• **Task to complete**: Restate the listing below word for word, omitting any images.

• **Available data**:
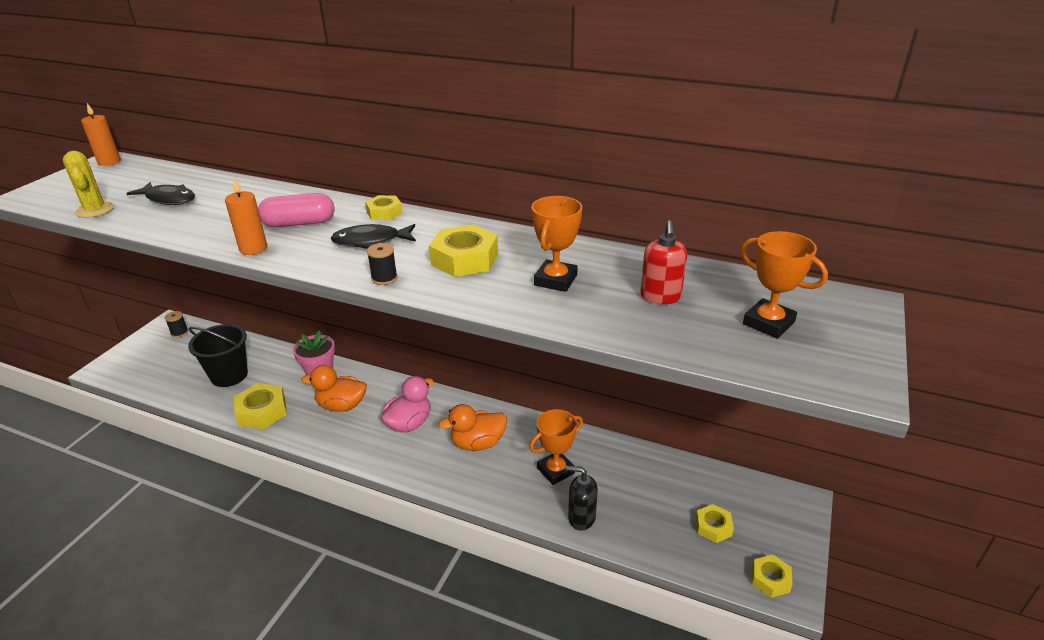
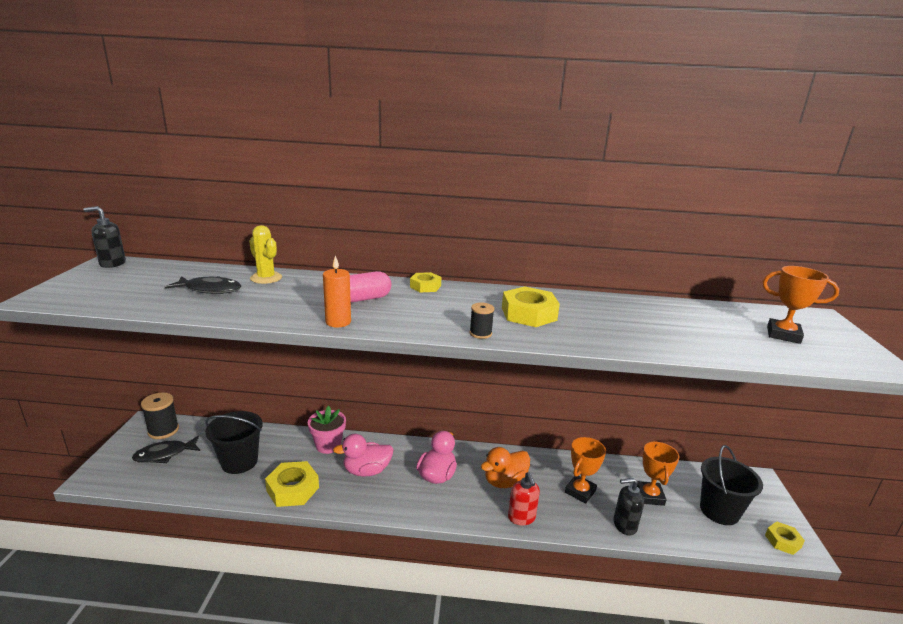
camera: 20 degrees left, 10 degrees down
yellow cactus [63,151,114,218] -> yellow cactus moved to [249,225,282,284]
orange candle [81,103,121,166] -> black soap dispenser [83,206,126,268]
black spool [165,311,188,338] -> black spool [141,393,179,439], size x1.73
orange duck [302,365,367,412] -> pink duck [333,434,394,477]
black fish [331,224,416,249] -> black fish moved to [132,436,200,463]
orange trophy [532,196,582,292] -> orange trophy moved to [637,441,679,506]
red soap dispenser [640,221,687,304] -> red soap dispenser moved to [508,472,540,526]
yellow nut [696,504,734,543] -> black bucket [700,445,763,525]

• **Solution to this exercise**:
camera: 20 degrees left, 10 degrees down
yellow cactus [63,151,114,218] -> yellow cactus moved to [249,225,282,284]
orange candle [81,103,121,166] -> black soap dispenser [83,206,126,268]
black spool [165,311,188,338] -> black spool [141,393,179,439], size x1.73
orange duck [302,365,367,412] -> pink duck [333,434,394,477]
black fish [331,224,416,249] -> black fish moved to [132,436,200,463]
orange trophy [532,196,582,292] -> orange trophy moved to [637,441,679,506]
red soap dispenser [640,221,687,304] -> red soap dispenser moved to [508,472,540,526]
yellow nut [696,504,734,543] -> black bucket [700,445,763,525]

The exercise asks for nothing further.